Repeat exactly the line containing "red glue stick: 2 -> 5" and every line after it in the entries, and nothing besides.

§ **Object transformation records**
· · ·

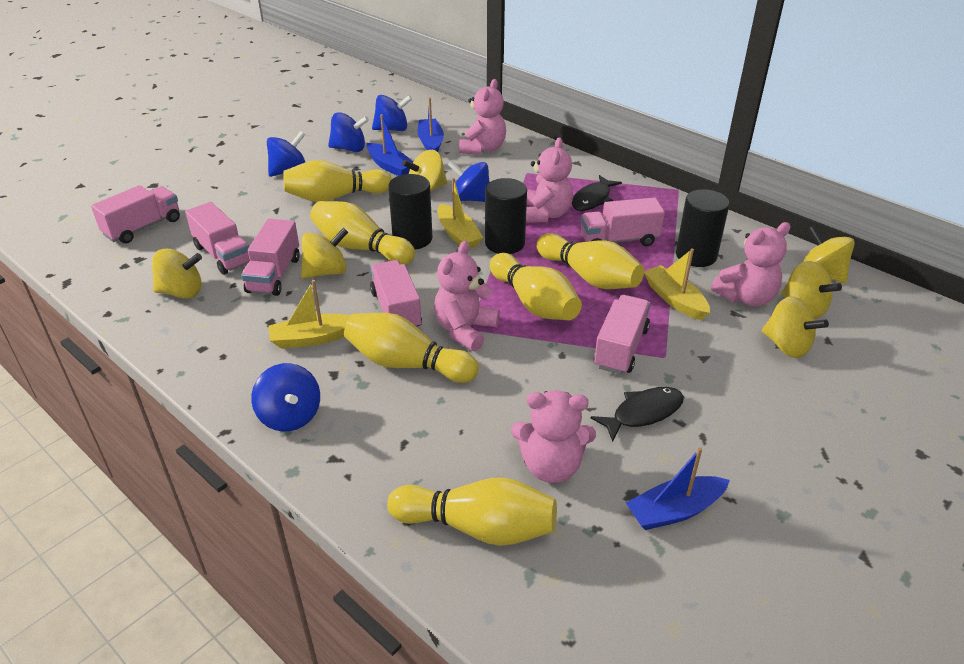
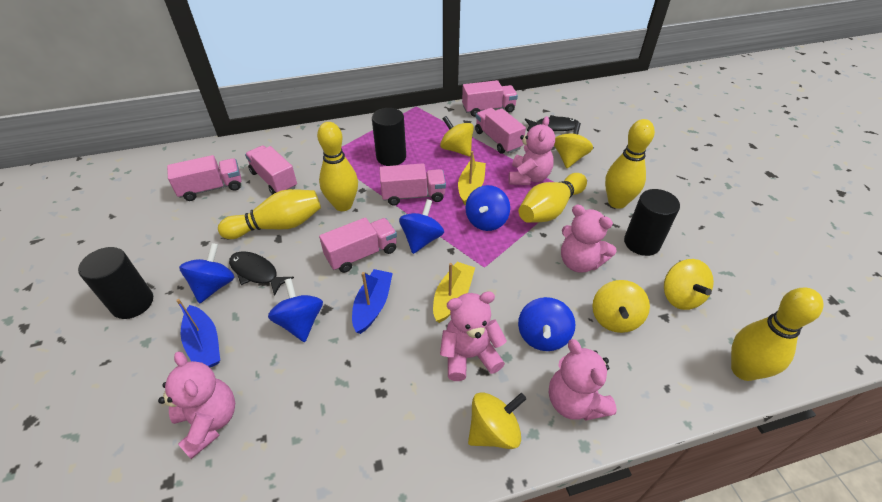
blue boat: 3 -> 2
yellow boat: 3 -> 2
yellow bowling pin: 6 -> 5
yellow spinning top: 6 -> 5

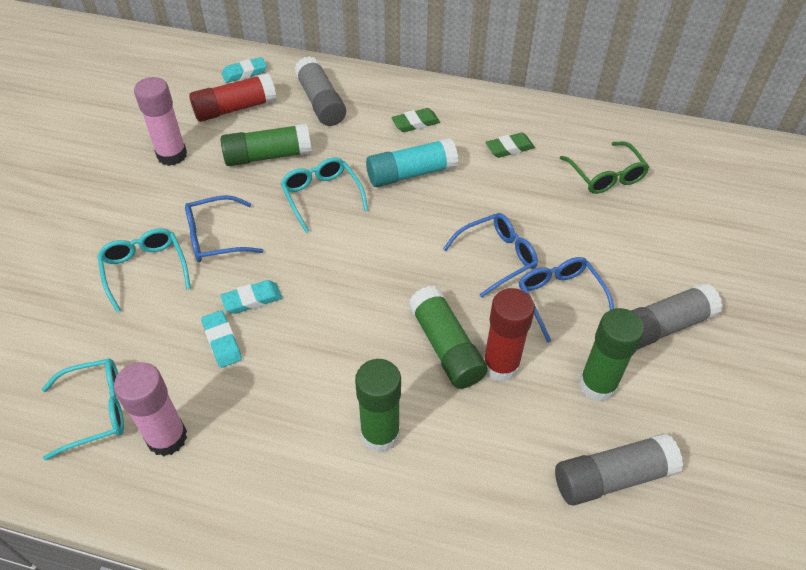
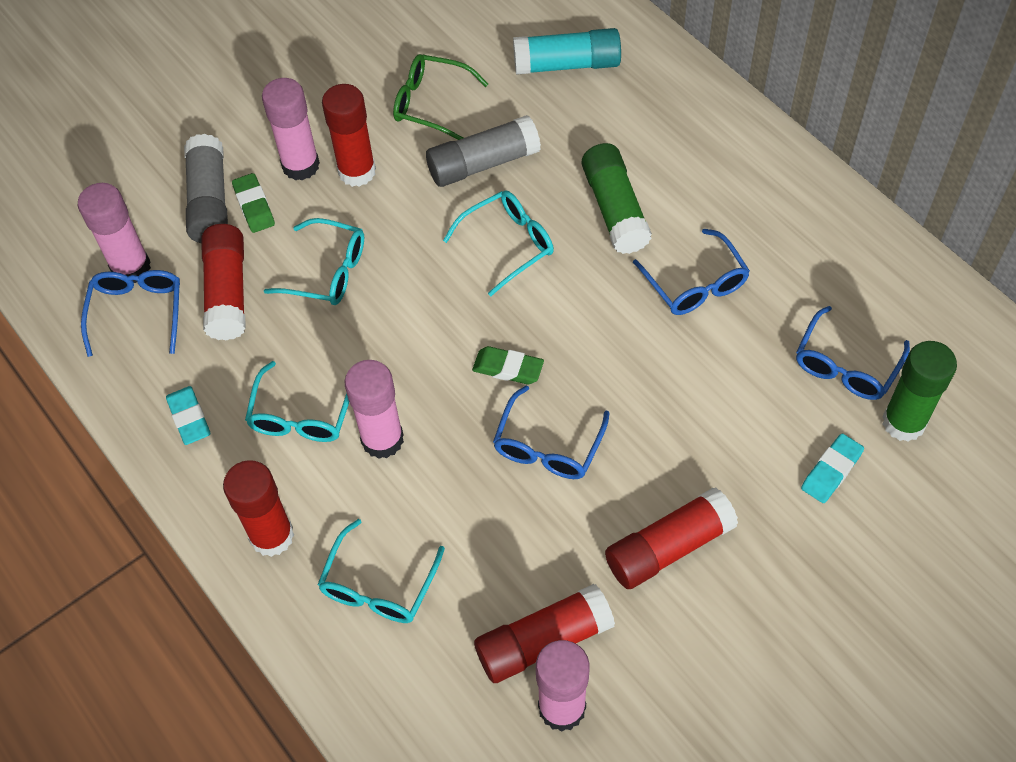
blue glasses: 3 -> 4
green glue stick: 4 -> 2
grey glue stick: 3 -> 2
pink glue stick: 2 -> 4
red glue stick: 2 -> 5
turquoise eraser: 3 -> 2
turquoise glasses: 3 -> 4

· · ·

§ **Result of the task**
red glue stick: 2 -> 5
turquoise eraser: 3 -> 2
turquoise glasses: 3 -> 4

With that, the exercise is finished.